(Word and element location data)
————

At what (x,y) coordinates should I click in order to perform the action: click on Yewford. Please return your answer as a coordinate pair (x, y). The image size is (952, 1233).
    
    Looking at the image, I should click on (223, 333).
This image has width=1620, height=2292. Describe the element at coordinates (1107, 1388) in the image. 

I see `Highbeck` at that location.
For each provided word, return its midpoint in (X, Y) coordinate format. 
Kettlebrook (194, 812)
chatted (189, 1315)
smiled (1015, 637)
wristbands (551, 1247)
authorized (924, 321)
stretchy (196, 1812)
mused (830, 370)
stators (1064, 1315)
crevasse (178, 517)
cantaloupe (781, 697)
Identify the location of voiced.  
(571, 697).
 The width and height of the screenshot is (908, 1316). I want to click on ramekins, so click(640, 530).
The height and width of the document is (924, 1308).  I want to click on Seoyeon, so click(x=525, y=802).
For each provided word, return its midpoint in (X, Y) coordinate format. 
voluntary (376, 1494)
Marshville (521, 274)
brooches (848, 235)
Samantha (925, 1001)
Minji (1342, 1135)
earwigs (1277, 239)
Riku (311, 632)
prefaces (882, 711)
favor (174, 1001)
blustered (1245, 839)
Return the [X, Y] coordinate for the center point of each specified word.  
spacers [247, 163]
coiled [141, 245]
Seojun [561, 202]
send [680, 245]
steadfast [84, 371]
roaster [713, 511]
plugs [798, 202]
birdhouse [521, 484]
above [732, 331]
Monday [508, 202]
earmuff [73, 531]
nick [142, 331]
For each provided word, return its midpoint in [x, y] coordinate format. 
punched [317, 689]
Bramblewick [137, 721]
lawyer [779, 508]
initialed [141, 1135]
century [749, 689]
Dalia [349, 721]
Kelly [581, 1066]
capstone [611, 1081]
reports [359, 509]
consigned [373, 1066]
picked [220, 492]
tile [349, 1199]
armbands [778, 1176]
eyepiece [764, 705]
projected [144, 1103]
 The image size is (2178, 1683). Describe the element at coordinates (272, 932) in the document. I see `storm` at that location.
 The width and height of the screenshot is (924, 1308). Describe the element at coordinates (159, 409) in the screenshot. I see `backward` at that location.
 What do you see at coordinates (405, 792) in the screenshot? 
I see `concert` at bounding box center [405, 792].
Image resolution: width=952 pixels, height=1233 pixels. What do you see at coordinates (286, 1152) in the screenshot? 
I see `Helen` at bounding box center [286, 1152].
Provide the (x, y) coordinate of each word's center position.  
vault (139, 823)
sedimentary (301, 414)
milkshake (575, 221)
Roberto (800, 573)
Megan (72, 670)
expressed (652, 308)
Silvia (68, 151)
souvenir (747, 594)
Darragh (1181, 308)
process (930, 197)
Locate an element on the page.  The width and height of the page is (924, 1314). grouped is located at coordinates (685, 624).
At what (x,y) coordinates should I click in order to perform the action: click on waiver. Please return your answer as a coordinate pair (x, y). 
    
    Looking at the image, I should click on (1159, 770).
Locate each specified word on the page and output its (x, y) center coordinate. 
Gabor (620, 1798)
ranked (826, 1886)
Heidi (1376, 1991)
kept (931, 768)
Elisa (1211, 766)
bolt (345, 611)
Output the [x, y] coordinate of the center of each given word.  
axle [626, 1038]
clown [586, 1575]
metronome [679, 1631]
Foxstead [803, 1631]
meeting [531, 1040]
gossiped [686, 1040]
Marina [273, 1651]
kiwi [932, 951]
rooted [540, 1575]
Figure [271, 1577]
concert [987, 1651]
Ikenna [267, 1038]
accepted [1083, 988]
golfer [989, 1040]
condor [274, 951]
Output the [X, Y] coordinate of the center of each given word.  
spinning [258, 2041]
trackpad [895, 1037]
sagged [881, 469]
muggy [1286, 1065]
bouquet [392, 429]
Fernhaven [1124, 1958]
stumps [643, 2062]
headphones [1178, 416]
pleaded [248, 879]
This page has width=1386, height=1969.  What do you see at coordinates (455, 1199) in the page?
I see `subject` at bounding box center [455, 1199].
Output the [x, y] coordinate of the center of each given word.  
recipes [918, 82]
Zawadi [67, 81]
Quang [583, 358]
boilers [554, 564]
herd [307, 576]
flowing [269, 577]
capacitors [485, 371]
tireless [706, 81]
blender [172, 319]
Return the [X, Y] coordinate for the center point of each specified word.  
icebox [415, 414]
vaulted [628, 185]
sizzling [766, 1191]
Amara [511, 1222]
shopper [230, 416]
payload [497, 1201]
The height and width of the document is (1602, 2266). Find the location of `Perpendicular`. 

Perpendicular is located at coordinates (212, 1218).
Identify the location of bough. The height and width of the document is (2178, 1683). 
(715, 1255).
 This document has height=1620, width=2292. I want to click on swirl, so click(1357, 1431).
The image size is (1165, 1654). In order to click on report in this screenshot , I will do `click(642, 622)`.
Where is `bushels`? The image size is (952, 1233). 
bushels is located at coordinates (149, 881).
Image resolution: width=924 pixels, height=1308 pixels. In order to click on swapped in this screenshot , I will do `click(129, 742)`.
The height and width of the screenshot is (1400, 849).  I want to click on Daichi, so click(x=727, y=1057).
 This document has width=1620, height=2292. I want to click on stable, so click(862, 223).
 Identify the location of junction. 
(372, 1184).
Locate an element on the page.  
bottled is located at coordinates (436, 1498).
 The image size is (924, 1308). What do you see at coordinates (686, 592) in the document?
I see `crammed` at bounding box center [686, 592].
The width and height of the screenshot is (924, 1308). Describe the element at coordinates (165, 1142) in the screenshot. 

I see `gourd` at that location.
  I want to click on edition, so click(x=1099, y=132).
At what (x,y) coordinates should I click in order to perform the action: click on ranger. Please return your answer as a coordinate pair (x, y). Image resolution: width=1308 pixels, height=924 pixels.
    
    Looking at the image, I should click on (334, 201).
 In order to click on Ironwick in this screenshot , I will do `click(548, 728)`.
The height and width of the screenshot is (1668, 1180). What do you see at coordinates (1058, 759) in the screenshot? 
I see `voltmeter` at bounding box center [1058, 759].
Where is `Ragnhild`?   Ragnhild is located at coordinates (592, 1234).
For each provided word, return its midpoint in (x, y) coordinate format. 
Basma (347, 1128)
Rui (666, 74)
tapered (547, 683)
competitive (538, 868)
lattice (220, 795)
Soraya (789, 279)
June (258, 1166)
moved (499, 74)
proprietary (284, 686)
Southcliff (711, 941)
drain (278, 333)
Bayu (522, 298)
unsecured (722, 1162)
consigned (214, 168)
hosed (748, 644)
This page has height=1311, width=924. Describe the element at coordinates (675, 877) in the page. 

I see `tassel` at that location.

————

WHAT IS NEEDED:
Can you repeat the stretch of the material from the line containing "blender [172, 319]" through the line containing "payload [497, 1201]", copying those lines exactly?

FINAL RESULT:
blender [172, 319]
Return the [X, Y] coordinate for the center point of each specified word.  
icebox [415, 414]
vaulted [628, 185]
sizzling [766, 1191]
Amara [511, 1222]
shopper [230, 416]
payload [497, 1201]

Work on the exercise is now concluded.